- **Request**
Please give back exactly the line with "[(531,34),(523,36),(525,48),(531,46),(531,34)]" and each line after it through the end of the material, leaving out the pictures.

- **Entries provided**
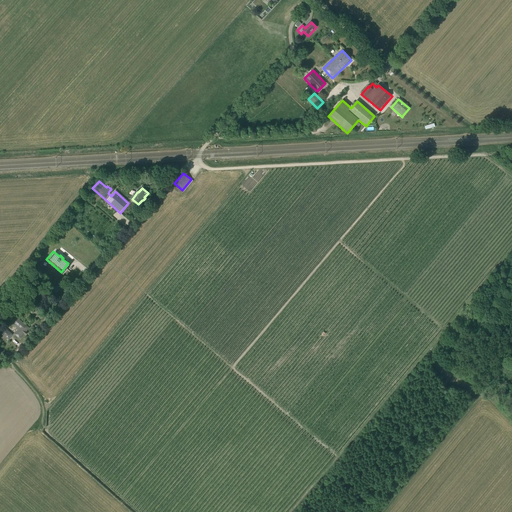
[(27,333),(26,332),(28,328),(15,317),(12,321),(19,328),(14,334),(20,339),(24,334),(25,335),(27,333)]
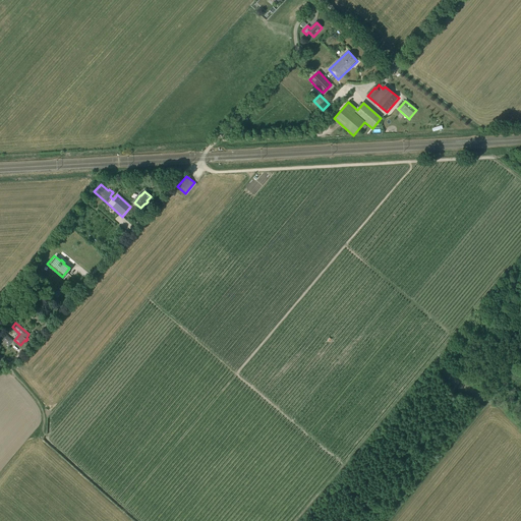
[(8,334),(6,333),(5,332),(1,338),(2,338),(1,340),(9,346),(13,341),(7,335),(8,334)]
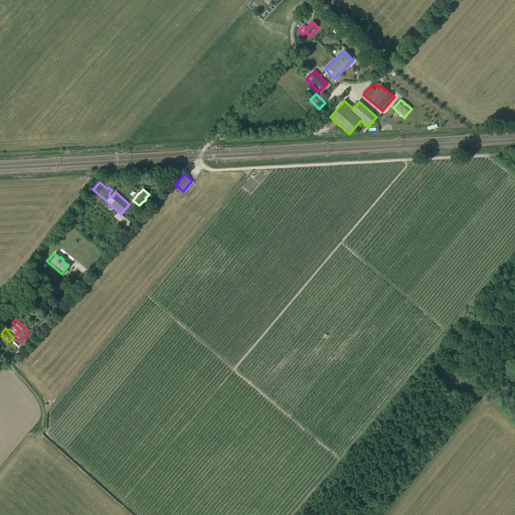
All buildings are outlined.
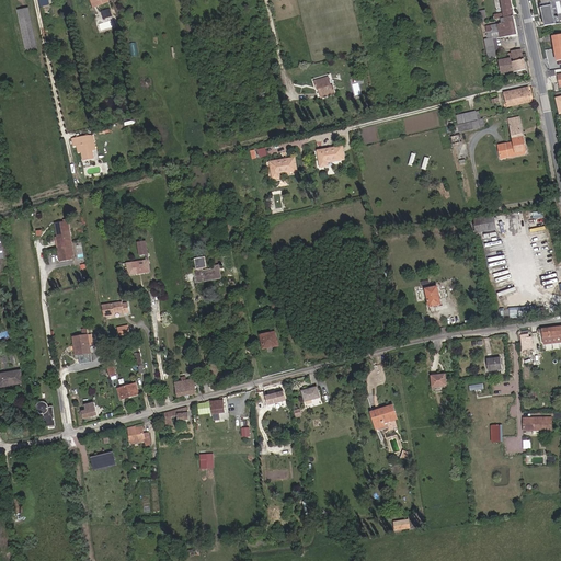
[(501,20),(513,16),(510,0),(501,0),(503,14),(493,16),(494,21),(501,20)]
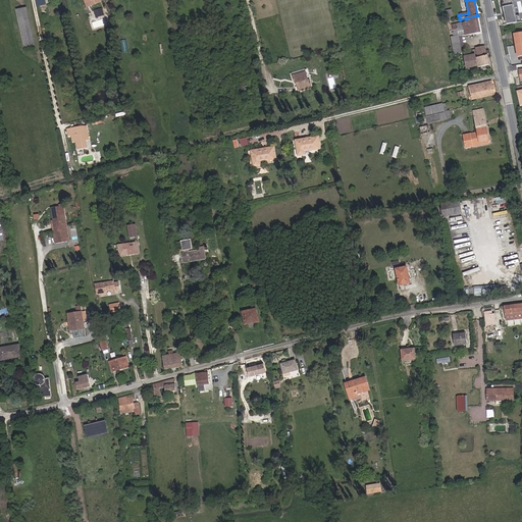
[(514,0),(501,0),(502,4),(501,4),(503,14),(504,14),(505,19),(514,17),(511,3),(515,2),(514,0)]
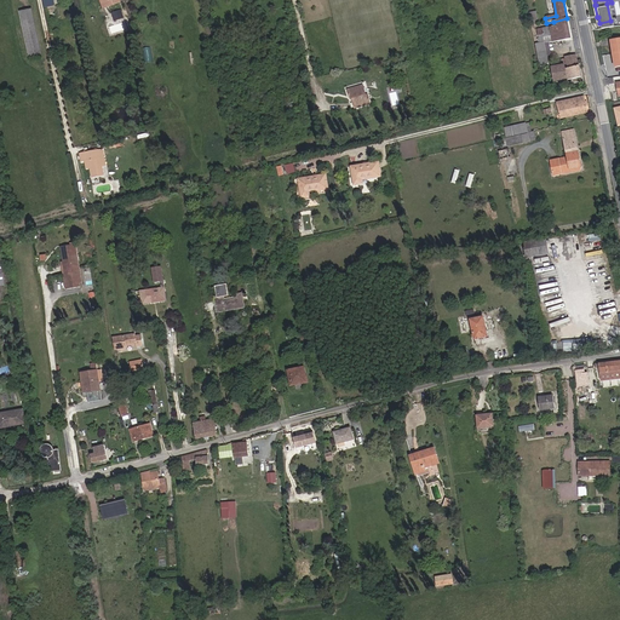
[(119,18),(116,11),(108,13),(110,21),(119,18)]
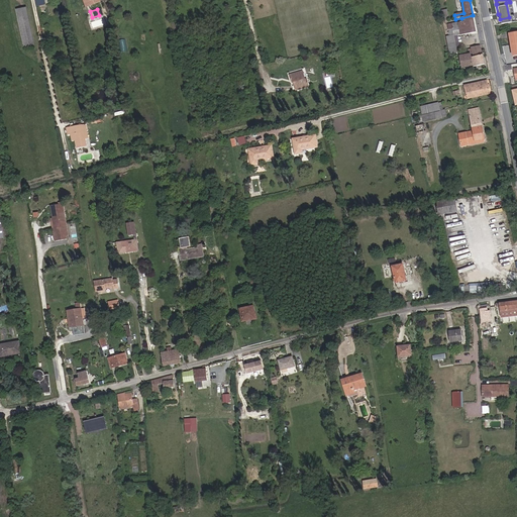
[(439,11),(441,21),(448,19),(446,9),(439,11)]
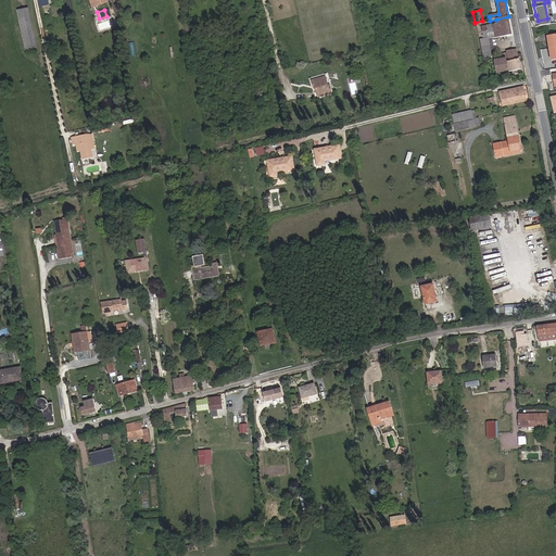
[(35,61),(24,14),(14,16),(25,63),(35,61)]
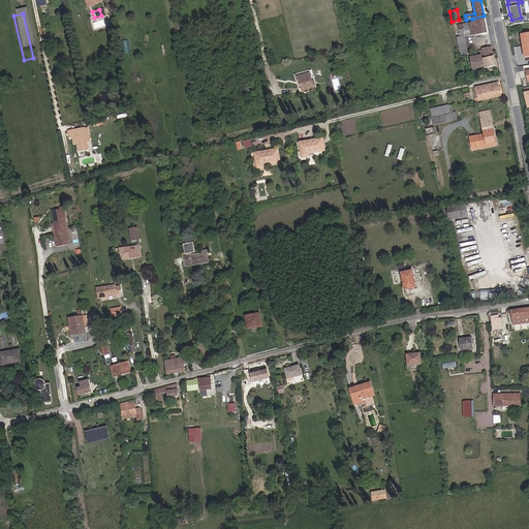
[(488,33),(484,16),(472,19),(473,23),(458,27),(459,32),(460,32),(462,38),(488,33)]
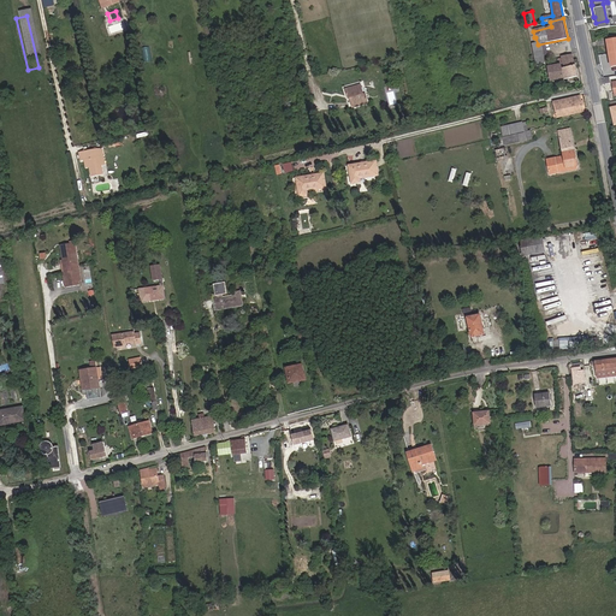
[(606,21),(596,23),(597,30),(612,28),(611,21),(606,21)]
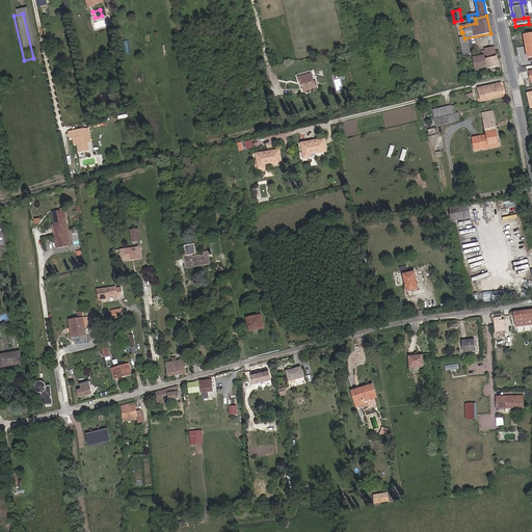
[(531,34),(523,36),(525,48),(531,46),(531,34)]
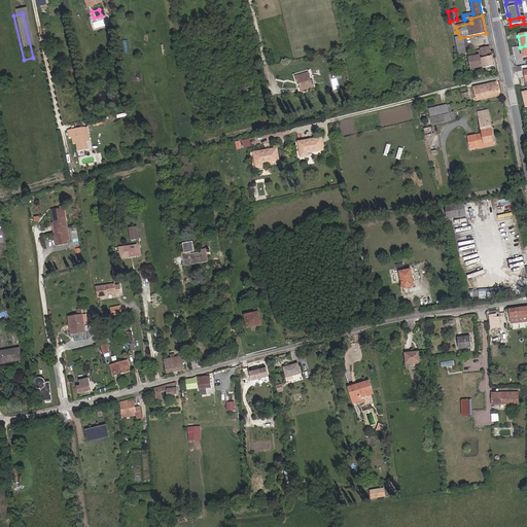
[(480,49),(479,45),(467,47),(471,70),(482,68),(482,69),(494,66),(492,57),(491,57),(489,47),(480,49)]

- **Result**
[(531,34),(523,36),(525,48),(531,46),(531,34)]
[(480,49),(479,45),(467,47),(471,70),(482,68),(482,69),(494,66),(492,57),(491,57),(489,47),(480,49)]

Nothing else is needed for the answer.